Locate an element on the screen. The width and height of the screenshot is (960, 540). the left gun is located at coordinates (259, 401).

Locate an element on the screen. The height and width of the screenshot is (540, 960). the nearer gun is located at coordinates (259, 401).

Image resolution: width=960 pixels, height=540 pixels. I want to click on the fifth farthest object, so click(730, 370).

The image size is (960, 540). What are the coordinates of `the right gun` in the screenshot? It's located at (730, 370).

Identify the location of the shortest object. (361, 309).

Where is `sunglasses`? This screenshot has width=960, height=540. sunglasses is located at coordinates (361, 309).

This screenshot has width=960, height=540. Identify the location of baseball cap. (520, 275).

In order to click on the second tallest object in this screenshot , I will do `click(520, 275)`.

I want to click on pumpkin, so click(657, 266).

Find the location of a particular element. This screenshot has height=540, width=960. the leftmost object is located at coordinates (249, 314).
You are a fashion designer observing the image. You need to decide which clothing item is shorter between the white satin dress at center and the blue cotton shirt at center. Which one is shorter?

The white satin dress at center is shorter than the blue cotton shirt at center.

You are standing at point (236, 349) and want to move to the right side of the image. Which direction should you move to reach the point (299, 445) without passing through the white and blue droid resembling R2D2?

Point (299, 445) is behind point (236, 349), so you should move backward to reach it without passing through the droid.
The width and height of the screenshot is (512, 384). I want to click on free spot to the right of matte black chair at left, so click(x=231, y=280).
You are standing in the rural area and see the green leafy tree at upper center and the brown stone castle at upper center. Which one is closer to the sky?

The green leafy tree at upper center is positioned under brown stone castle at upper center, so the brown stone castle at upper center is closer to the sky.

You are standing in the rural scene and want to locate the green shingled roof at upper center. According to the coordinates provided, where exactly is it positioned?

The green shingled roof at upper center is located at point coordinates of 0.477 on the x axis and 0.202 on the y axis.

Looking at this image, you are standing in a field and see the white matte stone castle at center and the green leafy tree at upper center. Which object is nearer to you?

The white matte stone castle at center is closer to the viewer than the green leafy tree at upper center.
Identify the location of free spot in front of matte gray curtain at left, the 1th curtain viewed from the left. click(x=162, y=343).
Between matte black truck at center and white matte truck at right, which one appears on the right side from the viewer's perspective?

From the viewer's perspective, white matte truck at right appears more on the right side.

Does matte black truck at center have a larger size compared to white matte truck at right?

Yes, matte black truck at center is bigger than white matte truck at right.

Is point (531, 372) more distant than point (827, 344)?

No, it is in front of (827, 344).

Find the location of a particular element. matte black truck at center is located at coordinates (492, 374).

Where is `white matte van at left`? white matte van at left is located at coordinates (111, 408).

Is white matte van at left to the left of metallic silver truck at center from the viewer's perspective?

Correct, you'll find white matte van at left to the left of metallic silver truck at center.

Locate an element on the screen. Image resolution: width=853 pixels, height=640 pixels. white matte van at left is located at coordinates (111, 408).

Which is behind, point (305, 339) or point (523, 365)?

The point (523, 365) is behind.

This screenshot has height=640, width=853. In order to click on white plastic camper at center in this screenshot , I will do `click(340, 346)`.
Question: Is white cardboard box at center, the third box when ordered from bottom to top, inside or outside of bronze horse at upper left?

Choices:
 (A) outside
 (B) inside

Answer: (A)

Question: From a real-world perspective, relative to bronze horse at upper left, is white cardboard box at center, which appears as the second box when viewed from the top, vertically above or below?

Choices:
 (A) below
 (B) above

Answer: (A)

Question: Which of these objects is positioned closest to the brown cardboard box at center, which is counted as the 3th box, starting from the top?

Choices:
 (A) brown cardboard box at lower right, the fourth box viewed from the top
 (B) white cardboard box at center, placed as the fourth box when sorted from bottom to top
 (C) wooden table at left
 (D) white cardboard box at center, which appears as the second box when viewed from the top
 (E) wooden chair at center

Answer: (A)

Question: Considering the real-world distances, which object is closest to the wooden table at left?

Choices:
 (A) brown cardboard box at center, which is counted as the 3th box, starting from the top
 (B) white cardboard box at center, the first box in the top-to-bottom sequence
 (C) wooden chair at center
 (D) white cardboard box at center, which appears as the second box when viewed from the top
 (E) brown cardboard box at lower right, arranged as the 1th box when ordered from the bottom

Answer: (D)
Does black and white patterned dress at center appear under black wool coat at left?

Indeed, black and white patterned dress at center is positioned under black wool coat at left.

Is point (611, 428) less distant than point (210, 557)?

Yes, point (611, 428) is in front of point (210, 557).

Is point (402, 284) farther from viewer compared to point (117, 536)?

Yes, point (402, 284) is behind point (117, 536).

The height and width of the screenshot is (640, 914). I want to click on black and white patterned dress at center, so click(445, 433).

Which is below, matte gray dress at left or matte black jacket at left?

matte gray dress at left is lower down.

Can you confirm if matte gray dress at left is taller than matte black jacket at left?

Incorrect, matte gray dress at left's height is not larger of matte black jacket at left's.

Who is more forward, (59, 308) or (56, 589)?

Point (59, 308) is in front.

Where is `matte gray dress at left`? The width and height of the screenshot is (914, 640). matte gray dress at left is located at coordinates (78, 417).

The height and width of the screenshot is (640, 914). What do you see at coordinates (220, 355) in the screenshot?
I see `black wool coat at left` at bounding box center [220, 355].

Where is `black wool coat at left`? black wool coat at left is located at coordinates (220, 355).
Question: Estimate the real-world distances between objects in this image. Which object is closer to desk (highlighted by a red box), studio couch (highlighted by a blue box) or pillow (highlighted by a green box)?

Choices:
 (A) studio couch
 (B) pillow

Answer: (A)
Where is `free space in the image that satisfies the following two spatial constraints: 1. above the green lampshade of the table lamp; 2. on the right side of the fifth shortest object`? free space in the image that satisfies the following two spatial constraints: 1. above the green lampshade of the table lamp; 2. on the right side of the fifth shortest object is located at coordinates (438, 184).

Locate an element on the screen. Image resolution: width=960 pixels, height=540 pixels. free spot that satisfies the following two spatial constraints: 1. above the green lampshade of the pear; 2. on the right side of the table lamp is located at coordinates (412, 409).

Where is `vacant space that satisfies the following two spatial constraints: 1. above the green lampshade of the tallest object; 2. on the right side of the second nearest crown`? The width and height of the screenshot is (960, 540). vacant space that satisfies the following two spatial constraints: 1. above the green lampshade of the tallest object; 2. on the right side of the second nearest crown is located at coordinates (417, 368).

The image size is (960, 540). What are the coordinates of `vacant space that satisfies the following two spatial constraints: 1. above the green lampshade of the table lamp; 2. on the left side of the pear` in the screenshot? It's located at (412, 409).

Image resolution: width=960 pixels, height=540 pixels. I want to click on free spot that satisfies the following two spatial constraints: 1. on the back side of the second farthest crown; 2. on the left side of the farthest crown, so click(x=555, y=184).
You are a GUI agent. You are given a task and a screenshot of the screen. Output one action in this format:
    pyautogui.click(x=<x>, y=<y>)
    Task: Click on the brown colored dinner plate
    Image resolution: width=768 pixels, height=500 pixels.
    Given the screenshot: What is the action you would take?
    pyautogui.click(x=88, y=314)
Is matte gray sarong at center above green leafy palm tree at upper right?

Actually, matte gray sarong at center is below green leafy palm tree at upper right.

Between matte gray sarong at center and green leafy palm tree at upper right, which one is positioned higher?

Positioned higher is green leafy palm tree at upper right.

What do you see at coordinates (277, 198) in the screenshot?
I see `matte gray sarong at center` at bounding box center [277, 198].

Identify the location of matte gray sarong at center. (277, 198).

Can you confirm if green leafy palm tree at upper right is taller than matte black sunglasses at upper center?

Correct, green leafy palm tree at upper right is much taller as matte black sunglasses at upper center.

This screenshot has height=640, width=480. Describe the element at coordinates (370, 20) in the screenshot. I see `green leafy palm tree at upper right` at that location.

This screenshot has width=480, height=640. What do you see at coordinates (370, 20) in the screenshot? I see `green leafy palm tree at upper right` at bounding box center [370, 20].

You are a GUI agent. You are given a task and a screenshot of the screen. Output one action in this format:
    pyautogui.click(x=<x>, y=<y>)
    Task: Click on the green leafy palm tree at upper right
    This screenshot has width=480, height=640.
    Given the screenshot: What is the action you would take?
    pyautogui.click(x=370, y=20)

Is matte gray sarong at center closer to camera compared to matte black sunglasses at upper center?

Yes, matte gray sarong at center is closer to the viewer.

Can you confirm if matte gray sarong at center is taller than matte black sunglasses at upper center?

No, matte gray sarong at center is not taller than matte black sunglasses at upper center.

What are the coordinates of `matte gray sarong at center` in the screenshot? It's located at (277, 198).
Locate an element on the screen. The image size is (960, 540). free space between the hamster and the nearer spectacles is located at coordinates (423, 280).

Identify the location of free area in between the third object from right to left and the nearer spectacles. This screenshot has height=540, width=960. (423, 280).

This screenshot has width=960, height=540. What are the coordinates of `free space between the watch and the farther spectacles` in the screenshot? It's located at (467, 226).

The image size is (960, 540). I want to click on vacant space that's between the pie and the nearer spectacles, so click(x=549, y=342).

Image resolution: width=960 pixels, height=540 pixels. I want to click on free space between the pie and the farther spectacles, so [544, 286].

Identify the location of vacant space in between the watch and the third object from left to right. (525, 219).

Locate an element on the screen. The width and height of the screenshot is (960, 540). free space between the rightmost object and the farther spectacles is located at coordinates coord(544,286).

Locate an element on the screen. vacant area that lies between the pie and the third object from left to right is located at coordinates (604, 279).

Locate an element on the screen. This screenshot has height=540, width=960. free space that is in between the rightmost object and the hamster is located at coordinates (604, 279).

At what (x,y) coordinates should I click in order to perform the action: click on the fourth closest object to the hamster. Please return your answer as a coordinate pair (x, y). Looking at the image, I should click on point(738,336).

....................

▶ [CONSIGNE DE LA TÂCHE]
Mettez à jour les lignes situées entre celle qui contient « Identify the location of free area » et celle qui contient « at coordinates coord(544,286). », toutes deux incluses. Remplacez « the watch » par « the clock » et ne modifiez rien d'autre.

▶ [SOLUTION DU PROBLÈME]
Identify the location of free area in between the third object from right to left and the nearer spectacles. This screenshot has height=540, width=960. (423, 280).

This screenshot has width=960, height=540. What are the coordinates of `free space between the clock and the farther spectacles` in the screenshot? It's located at (467, 226).

The image size is (960, 540). I want to click on vacant space that's between the pie and the nearer spectacles, so click(x=549, y=342).

Image resolution: width=960 pixels, height=540 pixels. I want to click on free space between the pie and the farther spectacles, so [544, 286].

Identify the location of vacant space in between the clock and the third object from left to right. (525, 219).

Locate an element on the screen. The width and height of the screenshot is (960, 540). free space between the rightmost object and the farther spectacles is located at coordinates coord(544,286).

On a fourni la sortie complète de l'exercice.